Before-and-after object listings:
● ● ●
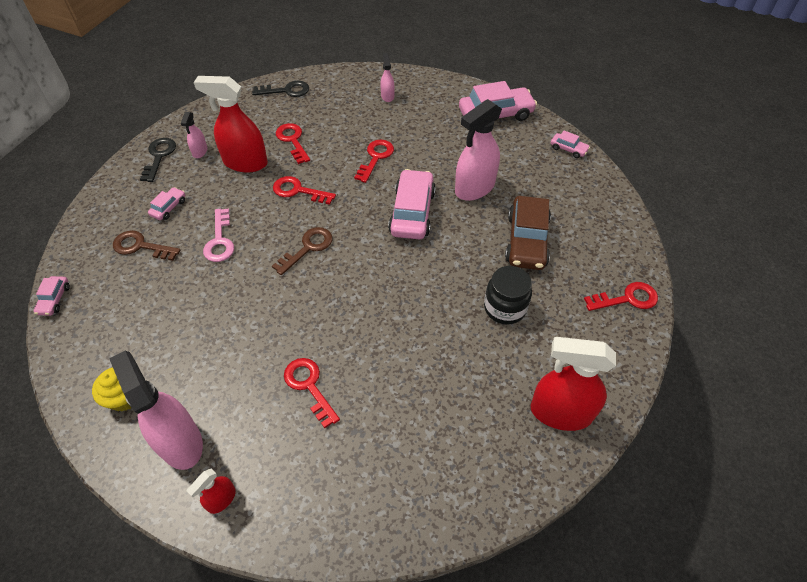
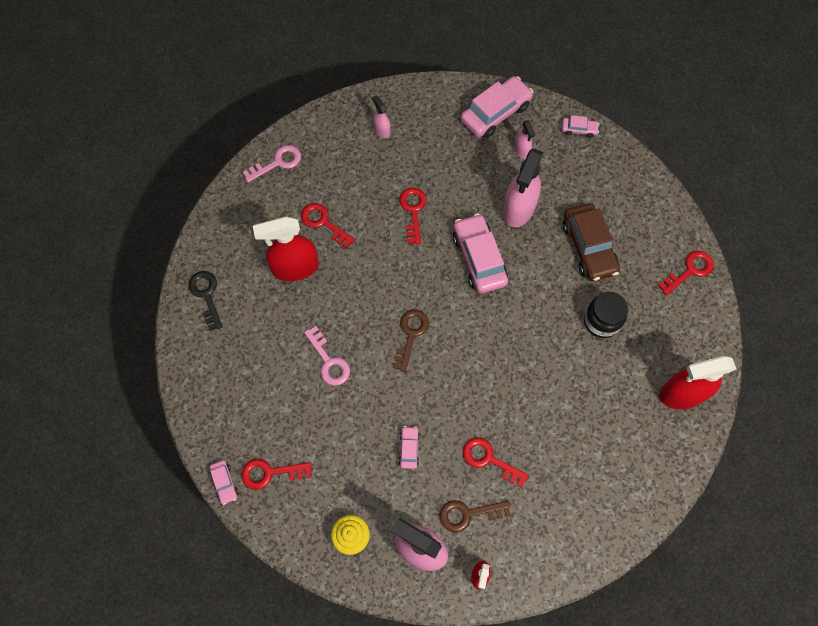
camera: 25 degrees left, 15 degrees up
(140, 246) = (262, 398): brown key -> brown key (468, 514)
(169, 207) = (258, 347): pink car -> pink car (409, 448)
(200, 151) = (242, 273): pink spray bottle -> pink spray bottle (522, 150)
(286, 90) = (278, 162): black key -> pink key
(298, 191) = (365, 278): red key -> red key (270, 473)

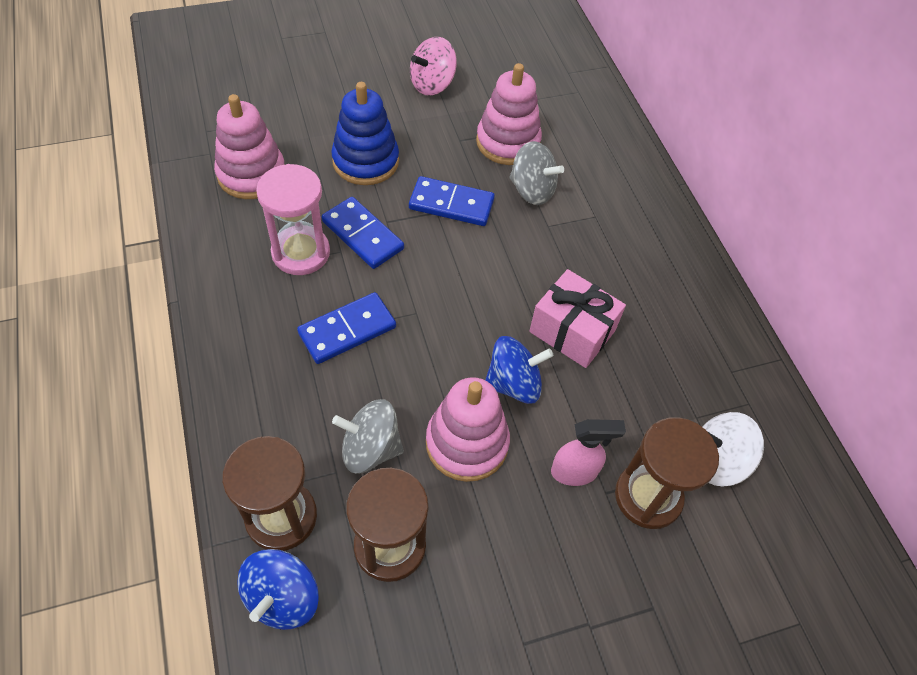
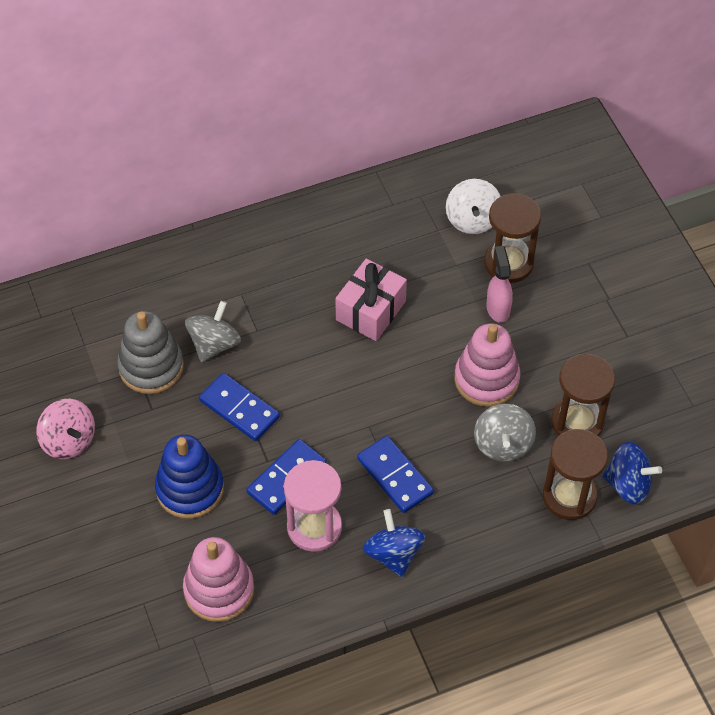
camera: 90 degrees left, 0 degrees up
(451, 204) = (239, 409): blue domino -> blue domino turned 60 degrees counterclockwise
(508, 142) = (151, 367): pink stacking toy -> grey stacking toy
(514, 383) = (428, 350): blue spinning top -> blue spinning top (393, 554)

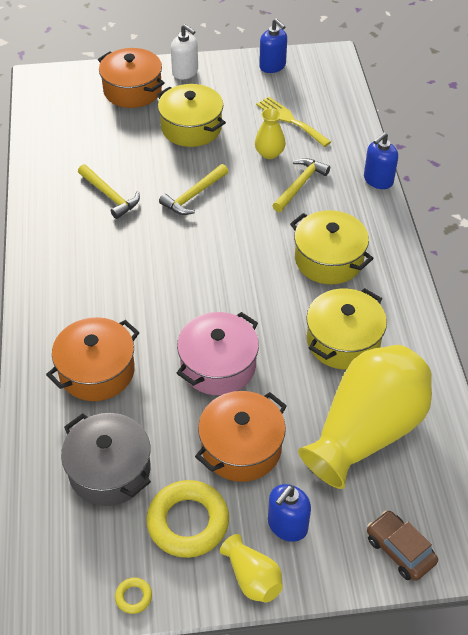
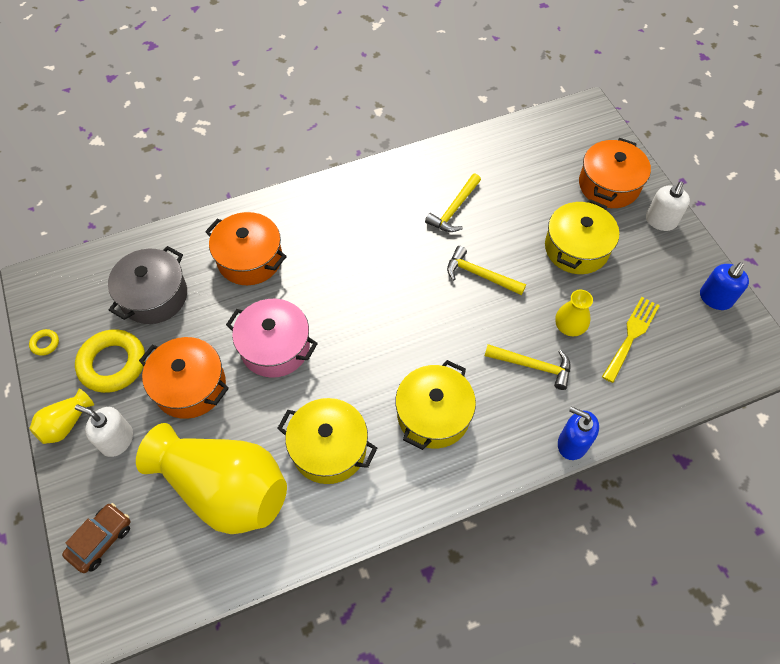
camera: 75 degrees right, 10 degrees up
(287, 525) = (117, 440): blue soap dispenser -> white soap dispenser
● ● ●
→ **WHAT IS EXPECTED**: Type out all the records verbatim, minus images.

→ **RESPONSE AREA**:
camera: 25 degrees left, 15 degrees up
(140, 246) = (262, 398): brown key -> brown key (468, 514)
(169, 207) = (258, 347): pink car -> pink car (409, 448)
(200, 151) = (242, 273): pink spray bottle -> pink spray bottle (522, 150)
(286, 90) = (278, 162): black key -> pink key
(298, 191) = (365, 278): red key -> red key (270, 473)

camera: 90 degrees left, 0 degrees up
(451, 204) = (239, 409): blue domino -> blue domino turned 60 degrees counterclockwise
(508, 142) = (151, 367): pink stacking toy -> grey stacking toy
(514, 383) = (428, 350): blue spinning top -> blue spinning top (393, 554)

camera: 75 degrees right, 10 degrees up
(287, 525) = (117, 440): blue soap dispenser -> white soap dispenser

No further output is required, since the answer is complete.